→ PROBLEM DETAILS: Count the lines in the items below that contain the word "gray", and reply with the number alone.

→ RECORDED INFORMATION:
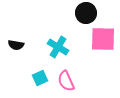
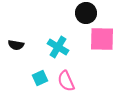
pink square: moved 1 px left
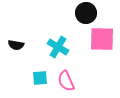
cyan square: rotated 21 degrees clockwise
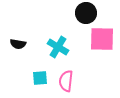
black semicircle: moved 2 px right, 1 px up
pink semicircle: rotated 30 degrees clockwise
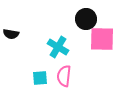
black circle: moved 6 px down
black semicircle: moved 7 px left, 10 px up
pink semicircle: moved 2 px left, 5 px up
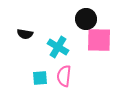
black semicircle: moved 14 px right
pink square: moved 3 px left, 1 px down
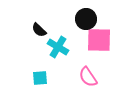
black semicircle: moved 14 px right, 4 px up; rotated 35 degrees clockwise
pink semicircle: moved 24 px right, 1 px down; rotated 40 degrees counterclockwise
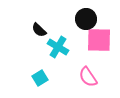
cyan square: rotated 28 degrees counterclockwise
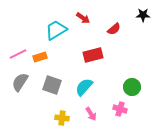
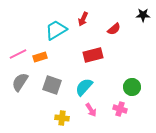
red arrow: moved 1 px down; rotated 80 degrees clockwise
pink arrow: moved 4 px up
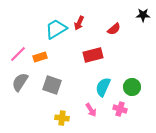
red arrow: moved 4 px left, 4 px down
cyan trapezoid: moved 1 px up
pink line: rotated 18 degrees counterclockwise
cyan semicircle: moved 19 px right; rotated 18 degrees counterclockwise
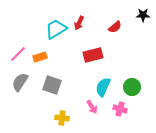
red semicircle: moved 1 px right, 2 px up
pink arrow: moved 1 px right, 3 px up
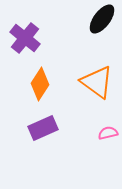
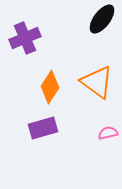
purple cross: rotated 28 degrees clockwise
orange diamond: moved 10 px right, 3 px down
purple rectangle: rotated 8 degrees clockwise
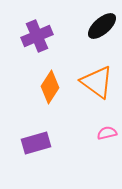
black ellipse: moved 7 px down; rotated 12 degrees clockwise
purple cross: moved 12 px right, 2 px up
purple rectangle: moved 7 px left, 15 px down
pink semicircle: moved 1 px left
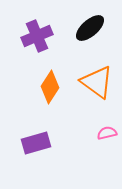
black ellipse: moved 12 px left, 2 px down
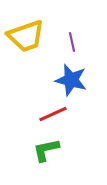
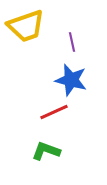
yellow trapezoid: moved 10 px up
red line: moved 1 px right, 2 px up
green L-shape: moved 1 px down; rotated 32 degrees clockwise
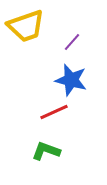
purple line: rotated 54 degrees clockwise
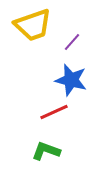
yellow trapezoid: moved 7 px right, 1 px up
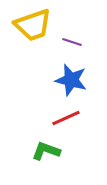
purple line: rotated 66 degrees clockwise
red line: moved 12 px right, 6 px down
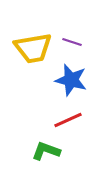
yellow trapezoid: moved 23 px down; rotated 9 degrees clockwise
red line: moved 2 px right, 2 px down
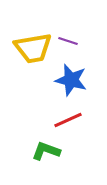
purple line: moved 4 px left, 1 px up
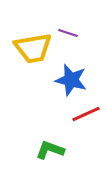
purple line: moved 8 px up
red line: moved 18 px right, 6 px up
green L-shape: moved 4 px right, 1 px up
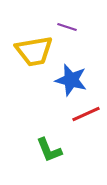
purple line: moved 1 px left, 6 px up
yellow trapezoid: moved 1 px right, 3 px down
green L-shape: moved 1 px left; rotated 132 degrees counterclockwise
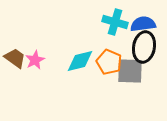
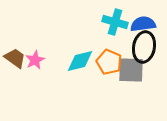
gray square: moved 1 px right, 1 px up
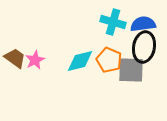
cyan cross: moved 2 px left
orange pentagon: moved 2 px up
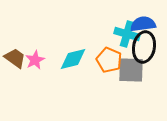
cyan cross: moved 14 px right, 12 px down
cyan diamond: moved 7 px left, 2 px up
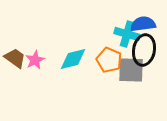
black ellipse: moved 3 px down
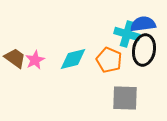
gray square: moved 6 px left, 28 px down
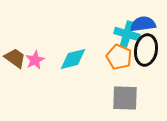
black ellipse: moved 2 px right
orange pentagon: moved 10 px right, 3 px up
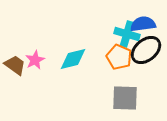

→ RESPONSE: 2